Problem details: Quote the records from the start through the line containing "purple line at (414, 420): moved 9 px right", including that line.

# start of Extracted information

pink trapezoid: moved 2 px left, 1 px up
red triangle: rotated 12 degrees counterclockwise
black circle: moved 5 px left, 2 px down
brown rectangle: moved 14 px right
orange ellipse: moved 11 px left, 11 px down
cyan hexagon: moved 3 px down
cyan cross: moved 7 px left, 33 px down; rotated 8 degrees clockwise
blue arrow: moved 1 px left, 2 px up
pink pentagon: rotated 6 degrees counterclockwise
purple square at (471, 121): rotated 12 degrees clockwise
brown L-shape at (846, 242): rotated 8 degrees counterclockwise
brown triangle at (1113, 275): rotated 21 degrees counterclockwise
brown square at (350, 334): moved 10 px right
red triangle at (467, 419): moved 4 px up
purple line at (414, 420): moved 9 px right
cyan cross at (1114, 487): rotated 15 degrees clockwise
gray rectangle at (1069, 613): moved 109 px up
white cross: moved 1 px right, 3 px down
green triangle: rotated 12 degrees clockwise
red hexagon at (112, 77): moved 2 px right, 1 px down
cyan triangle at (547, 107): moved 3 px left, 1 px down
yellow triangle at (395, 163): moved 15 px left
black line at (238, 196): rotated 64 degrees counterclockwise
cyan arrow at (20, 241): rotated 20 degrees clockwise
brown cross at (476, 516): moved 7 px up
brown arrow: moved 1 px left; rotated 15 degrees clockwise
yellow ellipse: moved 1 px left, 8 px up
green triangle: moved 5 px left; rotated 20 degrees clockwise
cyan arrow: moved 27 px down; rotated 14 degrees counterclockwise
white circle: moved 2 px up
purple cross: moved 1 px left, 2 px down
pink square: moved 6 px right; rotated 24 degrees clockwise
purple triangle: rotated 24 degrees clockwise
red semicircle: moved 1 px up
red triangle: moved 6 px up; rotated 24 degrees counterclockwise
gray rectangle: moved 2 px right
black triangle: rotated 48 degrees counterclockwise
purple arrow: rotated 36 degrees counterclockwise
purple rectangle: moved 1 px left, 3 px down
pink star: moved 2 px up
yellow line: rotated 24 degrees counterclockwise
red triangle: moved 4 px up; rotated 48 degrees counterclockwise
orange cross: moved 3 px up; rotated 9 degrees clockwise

# end of Extracted information

Task answer:
pink trapezoid: moved 2 px left, 1 px up
red triangle: rotated 12 degrees counterclockwise
black circle: moved 5 px left, 2 px down
brown rectangle: moved 14 px right
orange ellipse: moved 11 px left, 11 px down
cyan hexagon: moved 3 px down
cyan cross: moved 7 px left, 33 px down; rotated 8 degrees clockwise
blue arrow: moved 1 px left, 2 px up
pink pentagon: rotated 6 degrees counterclockwise
purple square at (471, 121): rotated 12 degrees clockwise
brown L-shape at (846, 242): rotated 8 degrees counterclockwise
brown triangle at (1113, 275): rotated 21 degrees counterclockwise
brown square at (350, 334): moved 10 px right
red triangle at (467, 419): moved 4 px up
purple line at (414, 420): moved 9 px right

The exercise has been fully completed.